Information supplied:

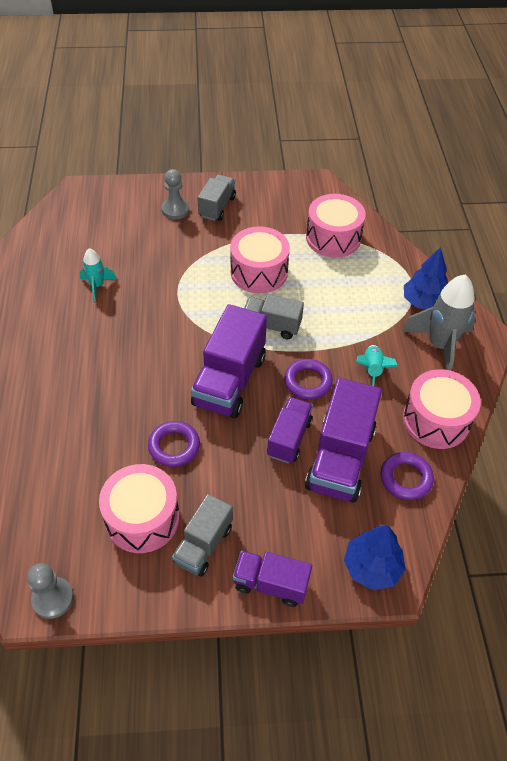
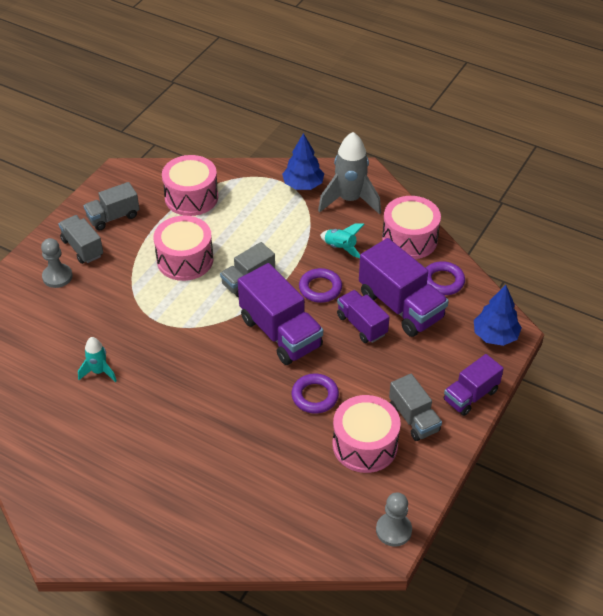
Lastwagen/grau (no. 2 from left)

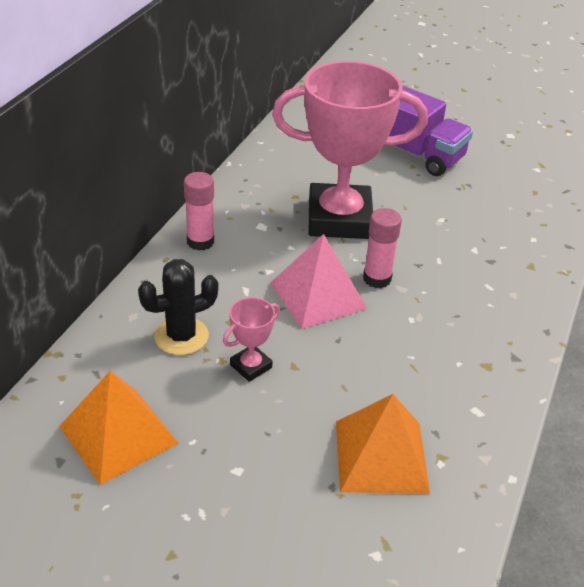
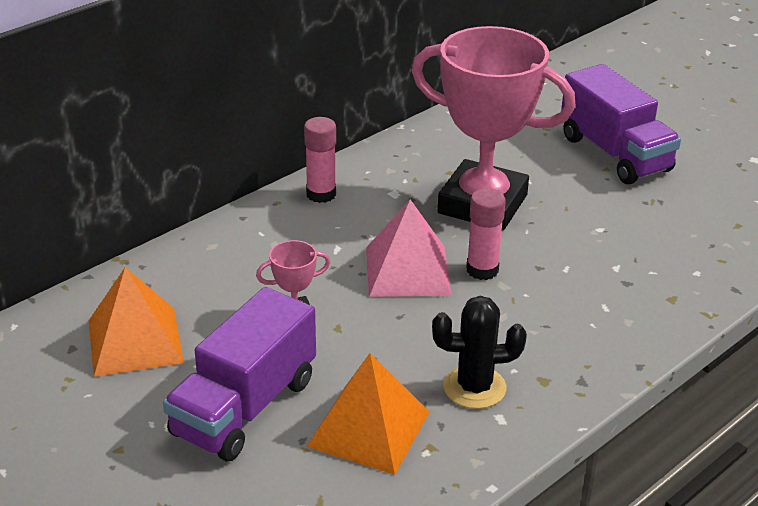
Lastwagen/lila (no. 1 from left)
Kaktus/schwarz

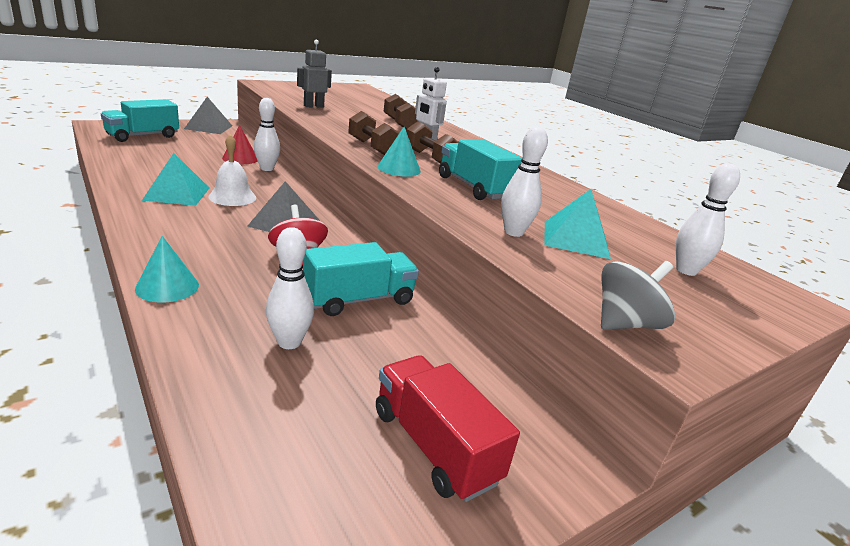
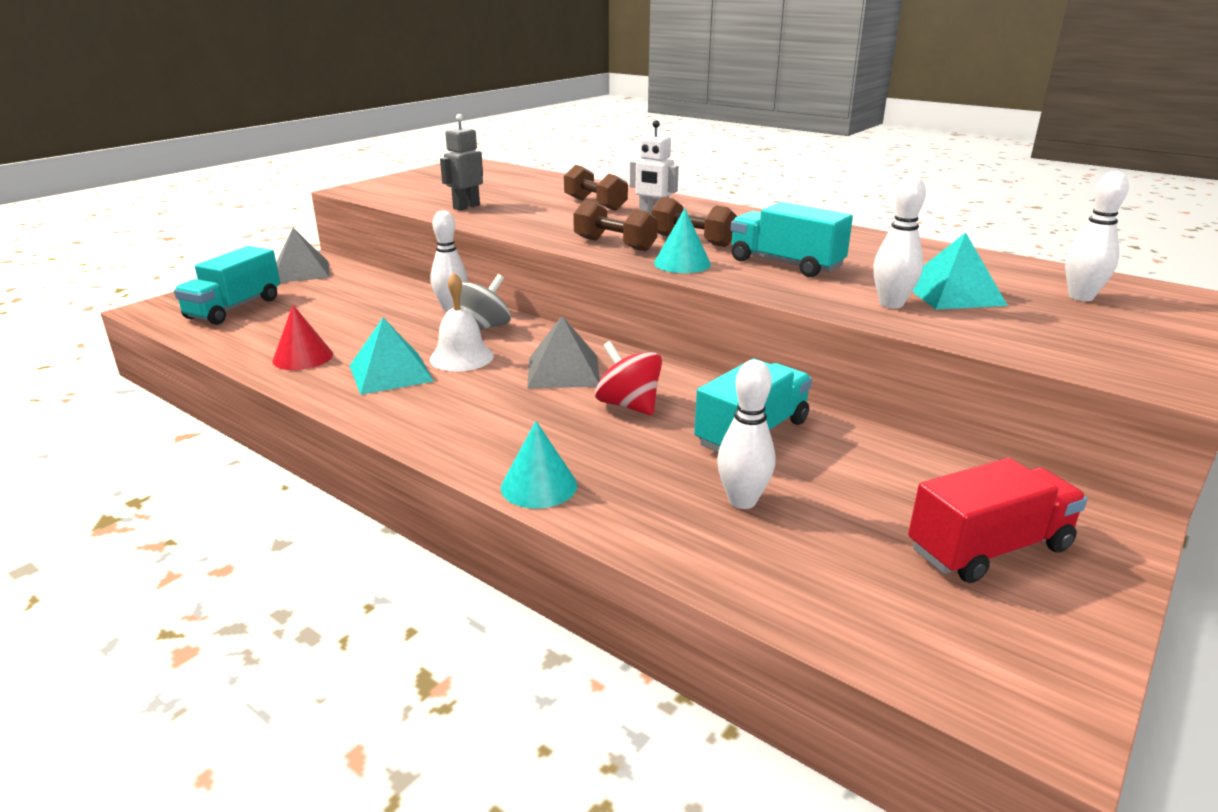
Kegel/rot
Kreisel/grau
Lastwagen/rot

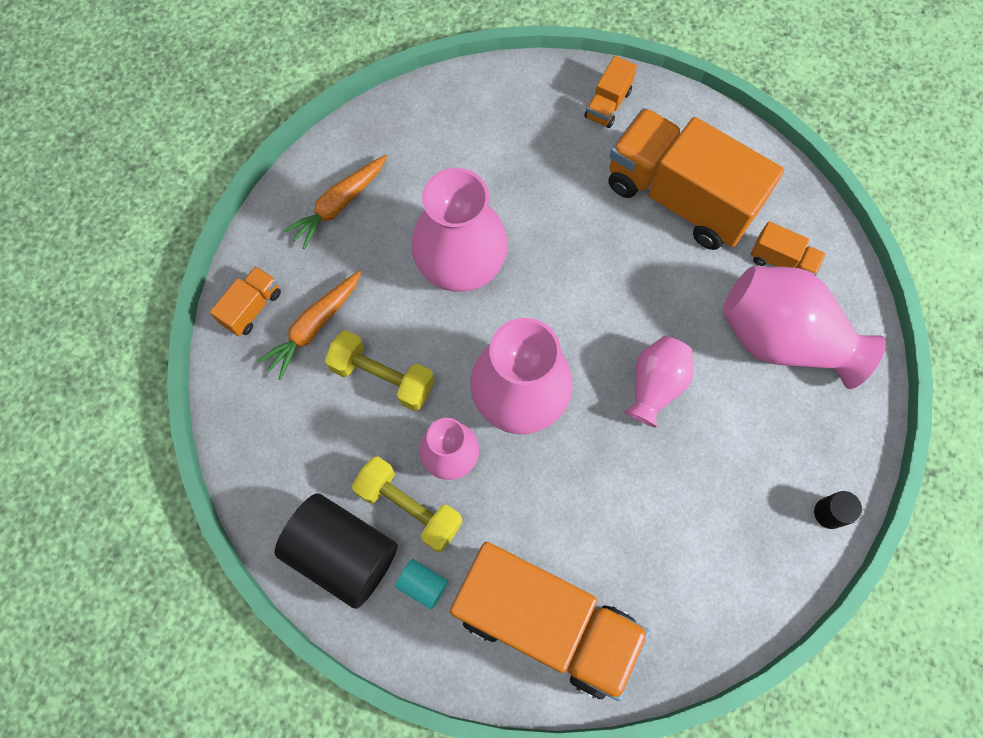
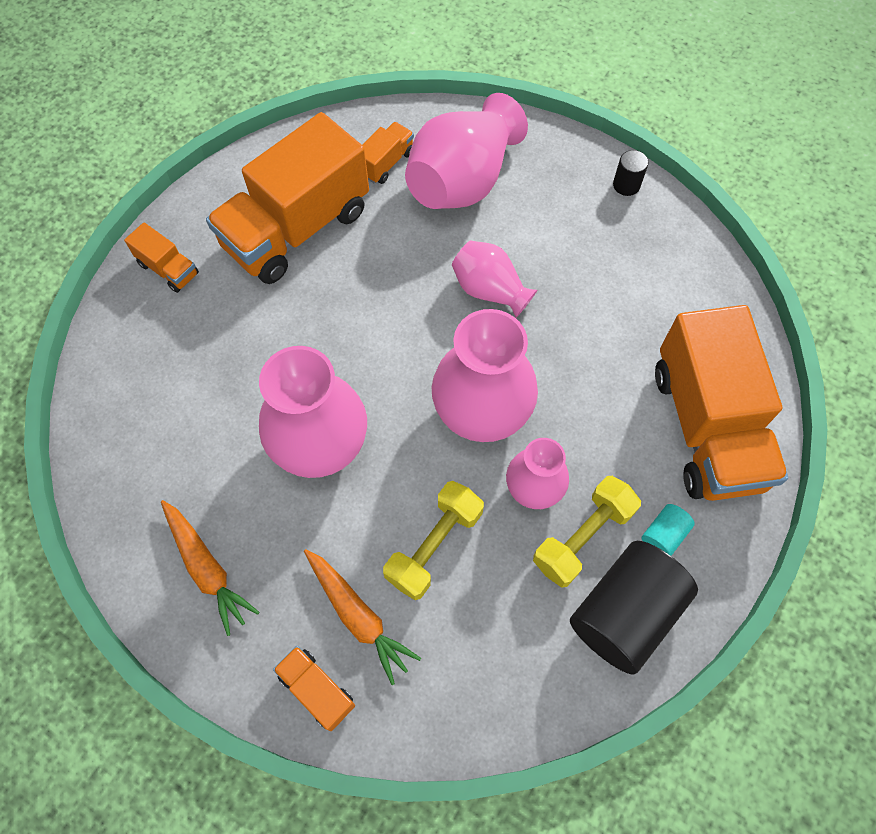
Lastwagen/orange (no. 5 from left)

Directions: The listing above should be transcribed word for word, with its pictures left out.

Your solution:
Lastwagen/grau (no. 2 from left)

Lastwagen/lila (no. 1 from left)
Kaktus/schwarz

Kegel/rot
Kreisel/grau
Lastwagen/rot

Lastwagen/orange (no. 5 from left)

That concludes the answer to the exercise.